#### Data ####

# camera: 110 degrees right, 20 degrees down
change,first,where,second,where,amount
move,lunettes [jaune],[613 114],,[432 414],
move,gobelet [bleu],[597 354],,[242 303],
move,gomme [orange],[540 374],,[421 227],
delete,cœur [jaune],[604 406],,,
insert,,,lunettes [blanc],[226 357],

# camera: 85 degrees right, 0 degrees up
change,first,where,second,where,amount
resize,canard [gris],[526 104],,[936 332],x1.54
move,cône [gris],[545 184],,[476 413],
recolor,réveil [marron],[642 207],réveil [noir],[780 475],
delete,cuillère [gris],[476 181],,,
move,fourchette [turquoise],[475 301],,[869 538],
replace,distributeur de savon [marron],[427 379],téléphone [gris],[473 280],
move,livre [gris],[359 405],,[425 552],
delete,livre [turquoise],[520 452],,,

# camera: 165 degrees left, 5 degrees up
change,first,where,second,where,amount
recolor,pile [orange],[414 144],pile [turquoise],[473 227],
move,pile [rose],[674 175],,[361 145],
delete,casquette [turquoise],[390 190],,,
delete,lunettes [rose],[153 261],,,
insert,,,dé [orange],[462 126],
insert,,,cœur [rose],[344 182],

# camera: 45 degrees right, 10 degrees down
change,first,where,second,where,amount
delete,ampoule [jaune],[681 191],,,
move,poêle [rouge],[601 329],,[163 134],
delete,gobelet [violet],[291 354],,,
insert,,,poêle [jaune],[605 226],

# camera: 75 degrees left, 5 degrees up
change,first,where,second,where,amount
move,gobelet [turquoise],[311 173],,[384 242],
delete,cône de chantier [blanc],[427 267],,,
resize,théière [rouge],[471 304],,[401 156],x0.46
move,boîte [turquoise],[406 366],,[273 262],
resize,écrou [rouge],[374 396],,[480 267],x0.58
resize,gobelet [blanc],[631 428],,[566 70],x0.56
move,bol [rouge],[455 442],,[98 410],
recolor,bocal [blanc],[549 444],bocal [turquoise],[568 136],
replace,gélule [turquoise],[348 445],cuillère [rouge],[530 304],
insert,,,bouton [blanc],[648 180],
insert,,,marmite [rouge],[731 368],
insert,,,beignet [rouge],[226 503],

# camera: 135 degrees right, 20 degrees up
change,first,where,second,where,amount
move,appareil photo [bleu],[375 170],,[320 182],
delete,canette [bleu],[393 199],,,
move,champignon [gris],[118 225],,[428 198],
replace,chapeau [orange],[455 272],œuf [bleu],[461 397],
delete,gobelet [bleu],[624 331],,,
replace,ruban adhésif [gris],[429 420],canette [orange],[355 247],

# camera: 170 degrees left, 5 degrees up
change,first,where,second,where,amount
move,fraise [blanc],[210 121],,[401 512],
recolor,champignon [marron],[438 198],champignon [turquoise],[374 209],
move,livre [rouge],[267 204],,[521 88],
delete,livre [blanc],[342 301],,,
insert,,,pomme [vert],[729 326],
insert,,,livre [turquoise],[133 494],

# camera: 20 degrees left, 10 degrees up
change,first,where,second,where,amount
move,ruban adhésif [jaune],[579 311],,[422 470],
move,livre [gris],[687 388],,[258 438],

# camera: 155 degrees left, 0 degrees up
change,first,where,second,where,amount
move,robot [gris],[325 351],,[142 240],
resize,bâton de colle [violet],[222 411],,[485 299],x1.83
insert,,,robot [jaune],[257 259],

####

Exercise details: Show, from the listing above, every line holding the word "cône".

Solution to the exercise:
move,cône [gris],[545 184],,[476 413],
delete,cône de chantier [blanc],[427 267],,,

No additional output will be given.